### Exercise directions
Reproduce every line of the items below word for word.

[A data block]
::::

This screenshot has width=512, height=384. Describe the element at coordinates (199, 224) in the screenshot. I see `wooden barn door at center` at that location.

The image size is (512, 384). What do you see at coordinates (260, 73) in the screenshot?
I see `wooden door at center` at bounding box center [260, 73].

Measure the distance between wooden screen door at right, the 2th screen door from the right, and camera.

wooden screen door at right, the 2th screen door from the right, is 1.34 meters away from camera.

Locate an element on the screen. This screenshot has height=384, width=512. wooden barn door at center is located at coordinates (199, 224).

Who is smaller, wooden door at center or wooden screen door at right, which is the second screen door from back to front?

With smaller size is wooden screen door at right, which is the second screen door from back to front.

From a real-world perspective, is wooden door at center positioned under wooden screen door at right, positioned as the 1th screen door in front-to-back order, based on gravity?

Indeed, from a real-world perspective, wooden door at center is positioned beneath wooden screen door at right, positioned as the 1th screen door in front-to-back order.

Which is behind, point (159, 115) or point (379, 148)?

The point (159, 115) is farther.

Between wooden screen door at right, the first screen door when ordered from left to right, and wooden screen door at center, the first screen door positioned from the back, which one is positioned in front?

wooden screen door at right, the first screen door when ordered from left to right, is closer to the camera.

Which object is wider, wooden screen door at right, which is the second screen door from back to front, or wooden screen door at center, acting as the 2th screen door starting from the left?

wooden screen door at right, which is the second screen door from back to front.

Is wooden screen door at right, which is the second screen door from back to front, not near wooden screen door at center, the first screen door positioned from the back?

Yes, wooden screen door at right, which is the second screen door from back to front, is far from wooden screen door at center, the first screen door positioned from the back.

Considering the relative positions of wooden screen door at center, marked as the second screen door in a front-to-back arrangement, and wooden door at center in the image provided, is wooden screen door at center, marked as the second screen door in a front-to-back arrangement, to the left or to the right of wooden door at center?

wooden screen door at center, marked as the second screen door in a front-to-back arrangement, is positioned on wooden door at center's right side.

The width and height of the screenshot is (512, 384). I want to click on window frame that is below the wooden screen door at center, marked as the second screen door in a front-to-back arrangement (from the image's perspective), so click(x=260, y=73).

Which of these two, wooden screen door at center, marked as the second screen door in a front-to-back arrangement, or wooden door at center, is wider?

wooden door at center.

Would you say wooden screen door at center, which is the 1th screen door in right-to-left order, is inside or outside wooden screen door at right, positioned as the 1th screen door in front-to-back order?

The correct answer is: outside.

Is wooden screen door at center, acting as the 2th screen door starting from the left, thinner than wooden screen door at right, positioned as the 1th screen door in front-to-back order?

::::

### Correct answer
This screenshot has width=512, height=384. Describe the element at coordinates (199, 224) in the screenshot. I see `wooden barn door at center` at that location.

The image size is (512, 384). What do you see at coordinates (260, 73) in the screenshot?
I see `wooden door at center` at bounding box center [260, 73].

Measure the distance between wooden screen door at right, the 2th screen door from the right, and camera.

wooden screen door at right, the 2th screen door from the right, is 1.34 meters away from camera.

Locate an element on the screen. This screenshot has height=384, width=512. wooden barn door at center is located at coordinates (199, 224).

Who is smaller, wooden door at center or wooden screen door at right, which is the second screen door from back to front?

With smaller size is wooden screen door at right, which is the second screen door from back to front.

From a real-world perspective, is wooden door at center positioned under wooden screen door at right, positioned as the 1th screen door in front-to-back order, based on gravity?

Indeed, from a real-world perspective, wooden door at center is positioned beneath wooden screen door at right, positioned as the 1th screen door in front-to-back order.

Which is behind, point (159, 115) or point (379, 148)?

The point (159, 115) is farther.

Between wooden screen door at right, the first screen door when ordered from left to right, and wooden screen door at center, the first screen door positioned from the back, which one is positioned in front?

wooden screen door at right, the first screen door when ordered from left to right, is closer to the camera.

Which object is wider, wooden screen door at right, which is the second screen door from back to front, or wooden screen door at center, acting as the 2th screen door starting from the left?

wooden screen door at right, which is the second screen door from back to front.

Is wooden screen door at right, which is the second screen door from back to front, not near wooden screen door at center, the first screen door positioned from the back?

Yes, wooden screen door at right, which is the second screen door from back to front, is far from wooden screen door at center, the first screen door positioned from the back.

Considering the relative positions of wooden screen door at center, marked as the second screen door in a front-to-back arrangement, and wooden door at center in the image provided, is wooden screen door at center, marked as the second screen door in a front-to-back arrangement, to the left or to the right of wooden door at center?

wooden screen door at center, marked as the second screen door in a front-to-back arrangement, is positioned on wooden door at center's right side.

The width and height of the screenshot is (512, 384). I want to click on window frame that is below the wooden screen door at center, marked as the second screen door in a front-to-back arrangement (from the image's perspective), so click(x=260, y=73).

Which of these two, wooden screen door at center, marked as the second screen door in a front-to-back arrangement, or wooden door at center, is wider?

wooden door at center.

Would you say wooden screen door at center, which is the 1th screen door in right-to-left order, is inside or outside wooden screen door at right, positioned as the 1th screen door in front-to-back order?

The correct answer is: outside.

Is wooden screen door at center, acting as the 2th screen door starting from the left, thinner than wooden screen door at right, positioned as the 1th screen door in front-to-back order?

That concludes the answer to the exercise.